### WHAT NEEDS TO BE DONE
Pull out of the data below the stretch of lines bounded by the one containing "degrees counterclockwise |" and the one containing "move | szczoteczka", both bounds included, unchanged.
═══ GIVEN DATA ═══
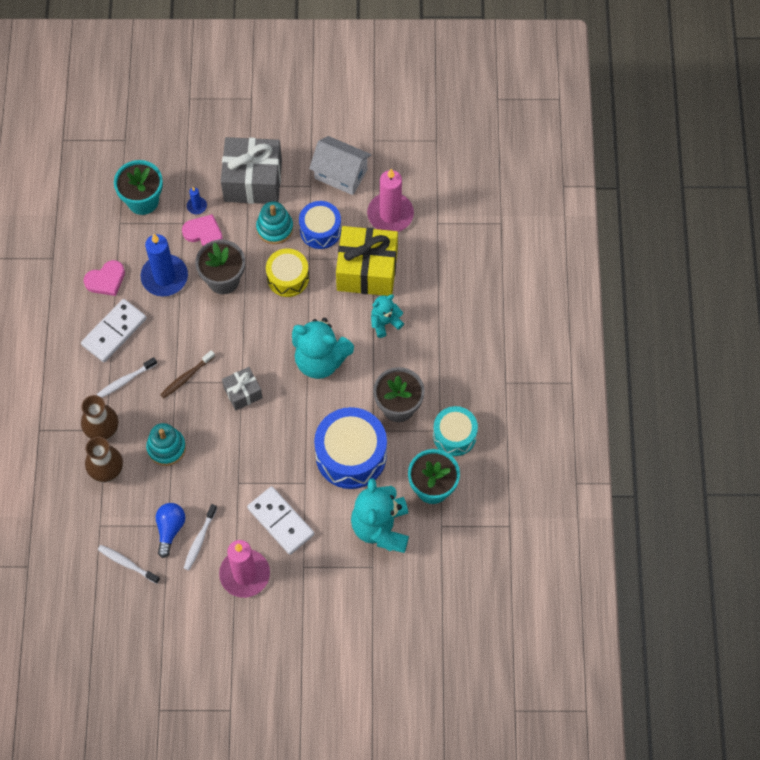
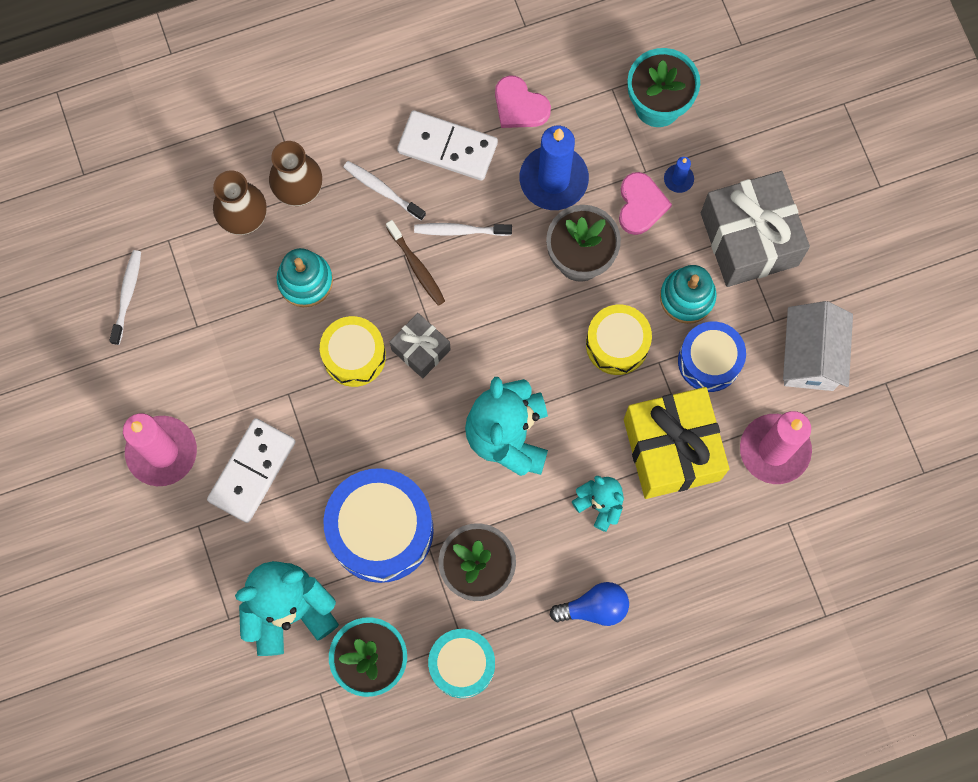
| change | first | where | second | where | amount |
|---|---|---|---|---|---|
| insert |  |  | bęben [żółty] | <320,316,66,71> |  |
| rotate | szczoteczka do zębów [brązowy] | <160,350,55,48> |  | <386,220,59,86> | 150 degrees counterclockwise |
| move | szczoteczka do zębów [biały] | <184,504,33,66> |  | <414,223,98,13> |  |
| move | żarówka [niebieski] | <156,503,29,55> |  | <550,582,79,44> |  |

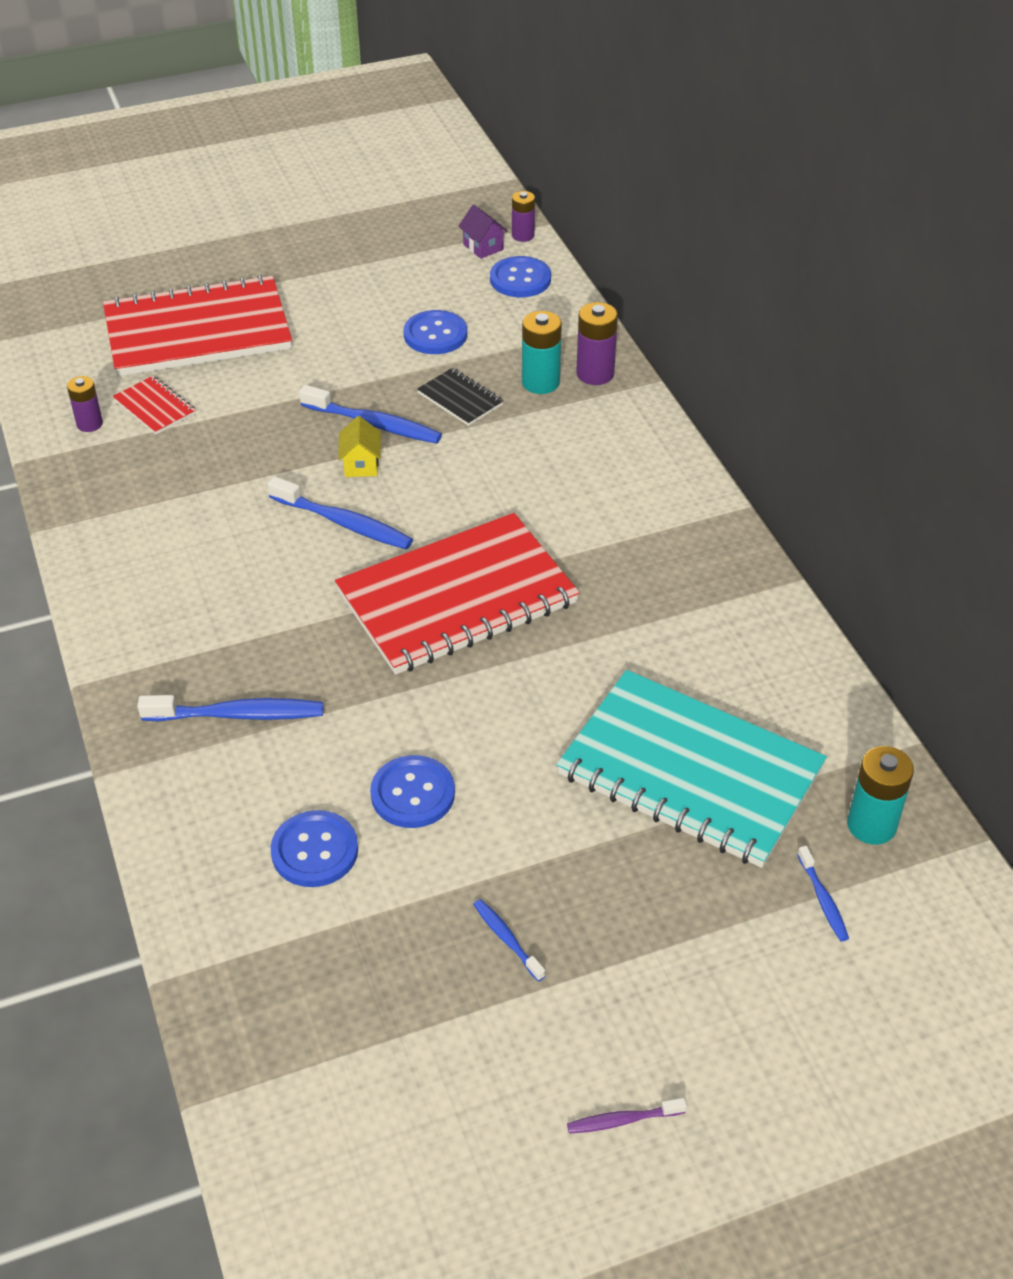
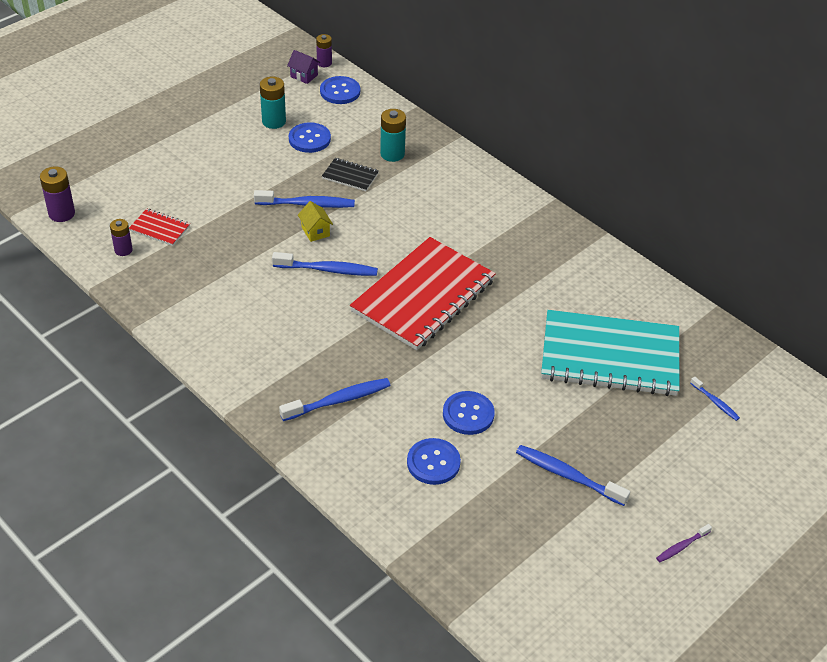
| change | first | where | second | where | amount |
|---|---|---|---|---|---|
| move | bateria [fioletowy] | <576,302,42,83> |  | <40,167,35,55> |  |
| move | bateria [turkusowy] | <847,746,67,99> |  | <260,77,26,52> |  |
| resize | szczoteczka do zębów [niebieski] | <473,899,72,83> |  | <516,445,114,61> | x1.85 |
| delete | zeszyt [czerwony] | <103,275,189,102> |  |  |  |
═══
═══ GIVEN DATA ═══
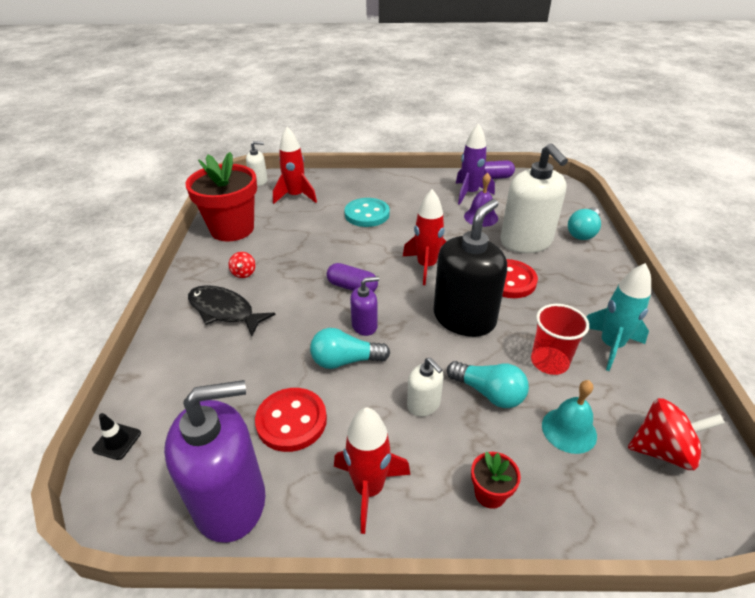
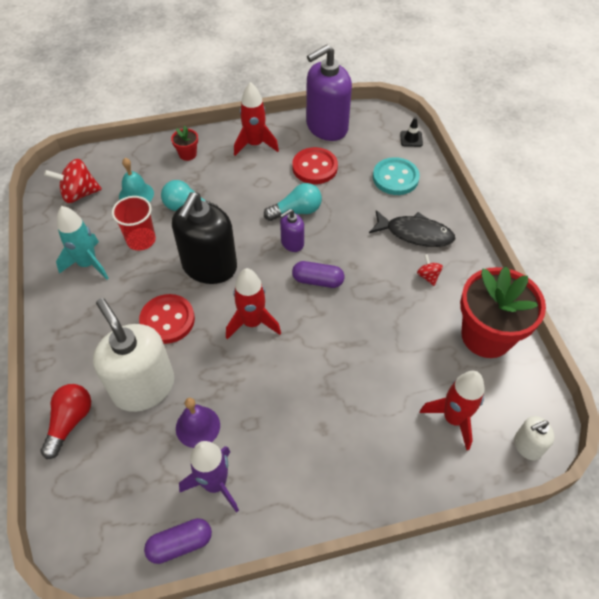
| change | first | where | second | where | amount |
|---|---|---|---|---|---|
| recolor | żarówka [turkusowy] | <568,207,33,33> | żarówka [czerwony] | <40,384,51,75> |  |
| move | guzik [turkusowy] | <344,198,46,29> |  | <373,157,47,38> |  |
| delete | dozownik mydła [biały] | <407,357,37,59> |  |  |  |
═══
### RESPONSE TO THE EXERCISE
| rotate | szczoteczka do zębów [brązowy] | <160,350,55,48> |  | <386,220,59,86> | 150 degrees counterclockwise |
| move | szczoteczka do zębów [biały] | <184,504,33,66> |  | <414,223,98,13> |  |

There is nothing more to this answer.